What to do:
Your answer should be a single number: the count of lines in the records below containing the word "tile".

################

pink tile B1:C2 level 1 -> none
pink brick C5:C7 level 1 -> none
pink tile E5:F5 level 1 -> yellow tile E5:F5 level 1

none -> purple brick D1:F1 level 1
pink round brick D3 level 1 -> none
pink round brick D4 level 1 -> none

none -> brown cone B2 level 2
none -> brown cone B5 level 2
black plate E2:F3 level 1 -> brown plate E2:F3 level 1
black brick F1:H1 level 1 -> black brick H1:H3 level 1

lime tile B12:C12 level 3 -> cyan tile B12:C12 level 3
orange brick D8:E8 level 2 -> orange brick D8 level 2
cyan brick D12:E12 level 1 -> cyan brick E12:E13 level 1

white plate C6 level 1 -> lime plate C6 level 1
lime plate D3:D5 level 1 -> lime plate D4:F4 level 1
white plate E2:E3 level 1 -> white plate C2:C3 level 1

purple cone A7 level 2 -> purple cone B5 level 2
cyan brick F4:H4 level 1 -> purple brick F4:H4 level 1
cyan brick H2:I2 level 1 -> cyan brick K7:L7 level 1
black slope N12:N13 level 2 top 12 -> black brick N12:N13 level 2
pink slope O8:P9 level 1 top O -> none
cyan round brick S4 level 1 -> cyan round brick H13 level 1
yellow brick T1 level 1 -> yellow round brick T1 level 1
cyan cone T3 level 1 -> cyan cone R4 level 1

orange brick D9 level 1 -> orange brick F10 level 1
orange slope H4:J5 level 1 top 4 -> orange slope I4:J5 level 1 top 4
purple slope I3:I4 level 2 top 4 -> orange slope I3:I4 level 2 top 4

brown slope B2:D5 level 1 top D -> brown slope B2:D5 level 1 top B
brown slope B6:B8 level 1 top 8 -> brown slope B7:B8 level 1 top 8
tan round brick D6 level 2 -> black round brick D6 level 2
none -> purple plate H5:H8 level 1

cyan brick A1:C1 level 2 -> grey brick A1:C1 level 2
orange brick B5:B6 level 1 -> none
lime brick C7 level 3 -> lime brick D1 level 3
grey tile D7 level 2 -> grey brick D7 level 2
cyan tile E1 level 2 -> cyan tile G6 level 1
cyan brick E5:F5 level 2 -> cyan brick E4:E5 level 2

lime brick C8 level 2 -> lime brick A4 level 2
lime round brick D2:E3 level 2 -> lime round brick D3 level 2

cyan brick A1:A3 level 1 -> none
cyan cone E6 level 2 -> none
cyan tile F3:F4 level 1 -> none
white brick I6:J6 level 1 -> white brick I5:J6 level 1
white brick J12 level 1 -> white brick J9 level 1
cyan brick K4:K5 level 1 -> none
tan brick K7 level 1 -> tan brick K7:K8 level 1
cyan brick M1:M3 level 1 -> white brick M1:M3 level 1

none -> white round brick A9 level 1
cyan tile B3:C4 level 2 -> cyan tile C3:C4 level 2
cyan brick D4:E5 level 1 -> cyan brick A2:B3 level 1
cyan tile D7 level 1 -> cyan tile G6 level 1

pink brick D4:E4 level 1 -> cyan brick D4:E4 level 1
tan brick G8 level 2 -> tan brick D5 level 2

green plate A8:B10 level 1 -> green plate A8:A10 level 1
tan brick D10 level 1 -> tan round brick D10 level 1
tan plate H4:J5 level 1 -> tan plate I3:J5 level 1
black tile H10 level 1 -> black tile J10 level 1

################

The completed task:
9